Source records:
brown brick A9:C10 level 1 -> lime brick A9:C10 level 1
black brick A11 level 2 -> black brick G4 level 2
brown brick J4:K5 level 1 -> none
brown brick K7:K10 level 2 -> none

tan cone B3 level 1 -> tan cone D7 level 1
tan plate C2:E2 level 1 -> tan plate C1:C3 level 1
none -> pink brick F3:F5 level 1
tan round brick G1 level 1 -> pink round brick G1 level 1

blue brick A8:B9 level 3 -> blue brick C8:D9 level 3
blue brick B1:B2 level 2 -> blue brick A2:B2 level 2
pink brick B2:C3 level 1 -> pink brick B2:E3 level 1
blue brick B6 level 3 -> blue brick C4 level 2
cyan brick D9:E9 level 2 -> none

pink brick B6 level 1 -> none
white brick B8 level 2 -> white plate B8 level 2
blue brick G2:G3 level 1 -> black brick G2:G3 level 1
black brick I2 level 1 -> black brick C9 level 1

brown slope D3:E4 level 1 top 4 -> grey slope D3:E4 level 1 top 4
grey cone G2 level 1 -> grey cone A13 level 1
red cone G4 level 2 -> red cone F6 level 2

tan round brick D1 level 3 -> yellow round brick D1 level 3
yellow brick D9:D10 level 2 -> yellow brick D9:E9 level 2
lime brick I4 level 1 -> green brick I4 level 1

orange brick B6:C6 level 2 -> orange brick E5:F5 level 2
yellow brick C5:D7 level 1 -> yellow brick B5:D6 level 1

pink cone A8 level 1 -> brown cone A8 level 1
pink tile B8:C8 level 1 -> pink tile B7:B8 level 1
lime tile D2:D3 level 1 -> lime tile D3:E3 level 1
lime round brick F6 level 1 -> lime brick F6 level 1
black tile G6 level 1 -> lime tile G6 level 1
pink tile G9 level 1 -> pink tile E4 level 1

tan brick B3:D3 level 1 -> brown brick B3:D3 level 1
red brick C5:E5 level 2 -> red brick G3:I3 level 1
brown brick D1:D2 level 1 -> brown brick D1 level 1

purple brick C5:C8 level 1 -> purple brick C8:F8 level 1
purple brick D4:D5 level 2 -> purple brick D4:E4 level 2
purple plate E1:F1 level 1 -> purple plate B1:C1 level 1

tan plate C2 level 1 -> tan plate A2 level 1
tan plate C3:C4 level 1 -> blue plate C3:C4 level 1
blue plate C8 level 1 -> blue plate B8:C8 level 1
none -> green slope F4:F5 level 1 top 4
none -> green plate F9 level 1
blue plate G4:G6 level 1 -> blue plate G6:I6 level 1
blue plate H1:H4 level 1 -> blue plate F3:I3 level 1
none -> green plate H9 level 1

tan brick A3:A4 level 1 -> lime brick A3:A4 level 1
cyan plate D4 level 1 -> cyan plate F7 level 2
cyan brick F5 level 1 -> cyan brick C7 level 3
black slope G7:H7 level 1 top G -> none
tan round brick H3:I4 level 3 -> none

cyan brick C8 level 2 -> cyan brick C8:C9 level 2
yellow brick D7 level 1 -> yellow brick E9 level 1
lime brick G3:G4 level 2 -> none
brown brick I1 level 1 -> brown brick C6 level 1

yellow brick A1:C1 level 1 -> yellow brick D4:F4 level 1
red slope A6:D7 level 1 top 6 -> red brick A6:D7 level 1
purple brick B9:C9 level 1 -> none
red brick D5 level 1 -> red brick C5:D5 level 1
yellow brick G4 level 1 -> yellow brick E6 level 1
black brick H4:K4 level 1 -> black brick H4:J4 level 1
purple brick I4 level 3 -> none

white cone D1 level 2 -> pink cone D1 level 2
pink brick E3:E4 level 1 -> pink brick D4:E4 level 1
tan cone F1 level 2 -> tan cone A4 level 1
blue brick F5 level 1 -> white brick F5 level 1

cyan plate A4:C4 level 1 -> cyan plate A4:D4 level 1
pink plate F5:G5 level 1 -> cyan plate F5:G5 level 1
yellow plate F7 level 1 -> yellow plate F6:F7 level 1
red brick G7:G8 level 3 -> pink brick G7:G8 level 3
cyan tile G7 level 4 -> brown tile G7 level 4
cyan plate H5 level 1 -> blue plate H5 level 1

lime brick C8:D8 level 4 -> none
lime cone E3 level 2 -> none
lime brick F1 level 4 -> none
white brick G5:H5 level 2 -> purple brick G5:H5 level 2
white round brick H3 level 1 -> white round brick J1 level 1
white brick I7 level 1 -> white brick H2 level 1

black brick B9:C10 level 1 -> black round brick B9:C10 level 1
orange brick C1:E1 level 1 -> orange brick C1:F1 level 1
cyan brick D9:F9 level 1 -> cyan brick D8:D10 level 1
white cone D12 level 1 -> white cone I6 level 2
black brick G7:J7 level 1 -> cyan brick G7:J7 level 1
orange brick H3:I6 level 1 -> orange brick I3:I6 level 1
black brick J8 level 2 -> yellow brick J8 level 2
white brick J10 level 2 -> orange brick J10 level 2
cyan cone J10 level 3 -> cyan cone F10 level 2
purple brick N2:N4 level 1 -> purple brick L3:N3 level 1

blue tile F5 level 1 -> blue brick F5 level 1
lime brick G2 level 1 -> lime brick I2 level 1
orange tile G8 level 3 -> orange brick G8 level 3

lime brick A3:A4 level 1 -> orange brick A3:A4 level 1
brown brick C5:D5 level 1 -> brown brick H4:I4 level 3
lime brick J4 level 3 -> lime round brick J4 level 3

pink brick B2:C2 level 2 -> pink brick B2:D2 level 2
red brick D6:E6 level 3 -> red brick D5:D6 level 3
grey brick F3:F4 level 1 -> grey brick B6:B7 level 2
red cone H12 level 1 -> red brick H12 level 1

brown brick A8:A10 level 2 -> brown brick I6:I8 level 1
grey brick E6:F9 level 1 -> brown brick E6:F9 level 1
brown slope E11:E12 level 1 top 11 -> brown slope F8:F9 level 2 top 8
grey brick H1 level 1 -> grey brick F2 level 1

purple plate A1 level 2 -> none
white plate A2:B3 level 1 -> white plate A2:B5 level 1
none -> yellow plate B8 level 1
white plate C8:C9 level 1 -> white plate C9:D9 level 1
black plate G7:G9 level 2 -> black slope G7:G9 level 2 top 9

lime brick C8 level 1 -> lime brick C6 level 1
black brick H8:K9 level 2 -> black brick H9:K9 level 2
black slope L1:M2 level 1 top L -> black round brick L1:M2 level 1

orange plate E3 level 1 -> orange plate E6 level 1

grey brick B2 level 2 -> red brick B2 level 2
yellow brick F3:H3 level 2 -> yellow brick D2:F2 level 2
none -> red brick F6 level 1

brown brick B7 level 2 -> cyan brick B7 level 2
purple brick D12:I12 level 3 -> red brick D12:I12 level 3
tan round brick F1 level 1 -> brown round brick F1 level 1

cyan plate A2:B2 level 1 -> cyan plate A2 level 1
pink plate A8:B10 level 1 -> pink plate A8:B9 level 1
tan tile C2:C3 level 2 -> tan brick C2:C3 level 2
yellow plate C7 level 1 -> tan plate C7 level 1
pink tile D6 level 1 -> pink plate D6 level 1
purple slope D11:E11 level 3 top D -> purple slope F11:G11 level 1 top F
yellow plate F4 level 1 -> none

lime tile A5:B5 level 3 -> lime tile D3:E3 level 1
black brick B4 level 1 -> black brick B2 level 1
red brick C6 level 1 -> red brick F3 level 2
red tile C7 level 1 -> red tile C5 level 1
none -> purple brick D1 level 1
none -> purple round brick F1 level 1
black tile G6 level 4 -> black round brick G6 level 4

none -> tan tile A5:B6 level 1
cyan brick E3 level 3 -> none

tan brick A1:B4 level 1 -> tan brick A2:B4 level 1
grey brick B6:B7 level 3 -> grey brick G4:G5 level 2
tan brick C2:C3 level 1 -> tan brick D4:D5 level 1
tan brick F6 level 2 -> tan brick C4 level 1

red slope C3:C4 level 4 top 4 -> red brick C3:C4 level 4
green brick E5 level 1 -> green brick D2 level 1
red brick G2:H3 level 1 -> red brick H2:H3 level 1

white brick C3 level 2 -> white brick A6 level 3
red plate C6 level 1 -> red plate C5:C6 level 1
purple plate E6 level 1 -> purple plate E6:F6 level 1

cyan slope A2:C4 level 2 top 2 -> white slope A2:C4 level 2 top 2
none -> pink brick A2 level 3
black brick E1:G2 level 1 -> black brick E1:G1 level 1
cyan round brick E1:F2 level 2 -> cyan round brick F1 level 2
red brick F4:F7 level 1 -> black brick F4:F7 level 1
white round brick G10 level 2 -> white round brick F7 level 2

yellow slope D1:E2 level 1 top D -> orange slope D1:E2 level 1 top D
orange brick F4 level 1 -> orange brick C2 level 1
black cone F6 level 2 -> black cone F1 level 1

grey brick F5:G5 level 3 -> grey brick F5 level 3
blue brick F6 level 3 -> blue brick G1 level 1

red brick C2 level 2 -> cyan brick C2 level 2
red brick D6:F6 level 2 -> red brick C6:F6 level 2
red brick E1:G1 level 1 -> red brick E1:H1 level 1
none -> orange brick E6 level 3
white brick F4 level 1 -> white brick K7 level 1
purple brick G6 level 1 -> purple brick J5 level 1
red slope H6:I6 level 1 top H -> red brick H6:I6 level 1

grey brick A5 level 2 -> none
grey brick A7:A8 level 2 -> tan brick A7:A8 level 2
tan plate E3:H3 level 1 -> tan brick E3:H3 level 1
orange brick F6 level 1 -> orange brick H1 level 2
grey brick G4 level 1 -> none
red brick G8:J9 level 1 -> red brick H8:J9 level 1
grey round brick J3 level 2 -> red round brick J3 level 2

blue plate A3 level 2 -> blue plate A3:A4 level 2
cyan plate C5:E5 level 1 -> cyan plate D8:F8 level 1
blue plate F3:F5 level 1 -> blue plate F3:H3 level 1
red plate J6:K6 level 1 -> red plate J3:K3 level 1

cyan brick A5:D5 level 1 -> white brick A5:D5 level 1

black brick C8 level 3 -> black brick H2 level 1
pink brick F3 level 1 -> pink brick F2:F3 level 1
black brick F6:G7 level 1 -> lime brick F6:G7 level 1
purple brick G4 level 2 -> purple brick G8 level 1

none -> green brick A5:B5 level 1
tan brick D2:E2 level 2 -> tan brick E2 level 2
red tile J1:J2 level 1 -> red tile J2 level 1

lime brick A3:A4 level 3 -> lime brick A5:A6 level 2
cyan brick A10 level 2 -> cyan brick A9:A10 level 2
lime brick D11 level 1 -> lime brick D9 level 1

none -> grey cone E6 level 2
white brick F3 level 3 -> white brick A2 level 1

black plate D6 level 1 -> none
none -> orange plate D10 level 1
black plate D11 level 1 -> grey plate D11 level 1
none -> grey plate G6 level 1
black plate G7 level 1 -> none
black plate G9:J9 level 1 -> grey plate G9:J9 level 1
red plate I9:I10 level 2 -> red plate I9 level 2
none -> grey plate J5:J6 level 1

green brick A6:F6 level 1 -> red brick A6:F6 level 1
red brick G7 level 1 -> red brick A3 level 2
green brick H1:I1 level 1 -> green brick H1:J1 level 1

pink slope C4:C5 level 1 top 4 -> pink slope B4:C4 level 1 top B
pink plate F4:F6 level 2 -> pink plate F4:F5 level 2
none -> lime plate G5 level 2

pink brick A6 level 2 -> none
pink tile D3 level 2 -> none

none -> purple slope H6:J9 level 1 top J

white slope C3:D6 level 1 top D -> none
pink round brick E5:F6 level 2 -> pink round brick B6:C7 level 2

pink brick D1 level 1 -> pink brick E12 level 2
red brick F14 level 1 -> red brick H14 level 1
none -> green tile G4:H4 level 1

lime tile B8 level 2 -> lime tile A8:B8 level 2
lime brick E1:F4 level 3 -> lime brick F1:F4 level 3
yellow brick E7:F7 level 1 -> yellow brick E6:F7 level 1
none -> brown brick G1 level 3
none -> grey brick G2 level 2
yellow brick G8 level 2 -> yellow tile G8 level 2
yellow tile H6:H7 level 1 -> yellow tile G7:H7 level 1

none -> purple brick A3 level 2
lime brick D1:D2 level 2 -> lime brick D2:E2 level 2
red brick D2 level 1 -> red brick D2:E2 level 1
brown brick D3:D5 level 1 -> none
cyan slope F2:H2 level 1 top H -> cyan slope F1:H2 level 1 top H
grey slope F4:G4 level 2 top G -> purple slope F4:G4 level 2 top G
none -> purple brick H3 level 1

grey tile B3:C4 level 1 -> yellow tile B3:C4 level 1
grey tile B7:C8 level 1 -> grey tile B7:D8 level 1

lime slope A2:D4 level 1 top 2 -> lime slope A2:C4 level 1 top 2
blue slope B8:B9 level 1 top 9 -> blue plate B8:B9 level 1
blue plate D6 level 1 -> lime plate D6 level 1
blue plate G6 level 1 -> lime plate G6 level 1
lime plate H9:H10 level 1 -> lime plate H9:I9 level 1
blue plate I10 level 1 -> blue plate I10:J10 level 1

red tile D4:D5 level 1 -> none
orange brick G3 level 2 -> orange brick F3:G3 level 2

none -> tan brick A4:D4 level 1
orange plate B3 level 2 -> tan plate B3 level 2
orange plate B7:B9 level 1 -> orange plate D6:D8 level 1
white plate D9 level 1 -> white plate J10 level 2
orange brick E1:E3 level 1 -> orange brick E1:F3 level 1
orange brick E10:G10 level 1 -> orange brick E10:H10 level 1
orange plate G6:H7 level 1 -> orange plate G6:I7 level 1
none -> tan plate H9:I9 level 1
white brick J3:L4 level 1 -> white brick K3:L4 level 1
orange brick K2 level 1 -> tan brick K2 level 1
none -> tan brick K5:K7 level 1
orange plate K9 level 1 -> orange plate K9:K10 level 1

● YOUR GOAL: List every line in the records above that contains the word "cone".

● EXERCISE RESPONSE:
tan cone B3 level 1 -> tan cone D7 level 1
grey cone G2 level 1 -> grey cone A13 level 1
red cone G4 level 2 -> red cone F6 level 2
pink cone A8 level 1 -> brown cone A8 level 1
white cone D1 level 2 -> pink cone D1 level 2
tan cone F1 level 2 -> tan cone A4 level 1
lime cone E3 level 2 -> none
white cone D12 level 1 -> white cone I6 level 2
cyan cone J10 level 3 -> cyan cone F10 level 2
red cone H12 level 1 -> red brick H12 level 1
black cone F6 level 2 -> black cone F1 level 1
none -> grey cone E6 level 2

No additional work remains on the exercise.